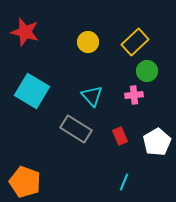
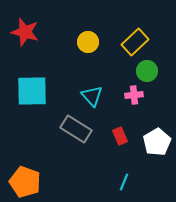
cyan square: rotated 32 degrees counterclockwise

________

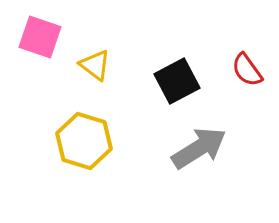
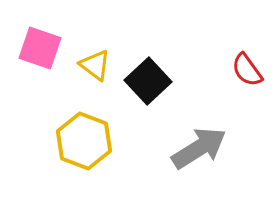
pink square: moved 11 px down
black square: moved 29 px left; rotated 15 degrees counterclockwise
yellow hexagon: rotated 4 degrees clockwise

________

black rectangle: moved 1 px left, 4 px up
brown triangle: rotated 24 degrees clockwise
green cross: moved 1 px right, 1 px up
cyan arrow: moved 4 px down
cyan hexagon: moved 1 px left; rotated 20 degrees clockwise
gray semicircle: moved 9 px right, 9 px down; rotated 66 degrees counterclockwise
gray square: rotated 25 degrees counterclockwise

________

HOW TO COMPLETE THIS TASK - In the records above, find every line containing the word "down" and show it.

TASK SOLUTION -
pink square: moved 11 px down
cyan arrow: moved 4 px down
gray semicircle: moved 9 px right, 9 px down; rotated 66 degrees counterclockwise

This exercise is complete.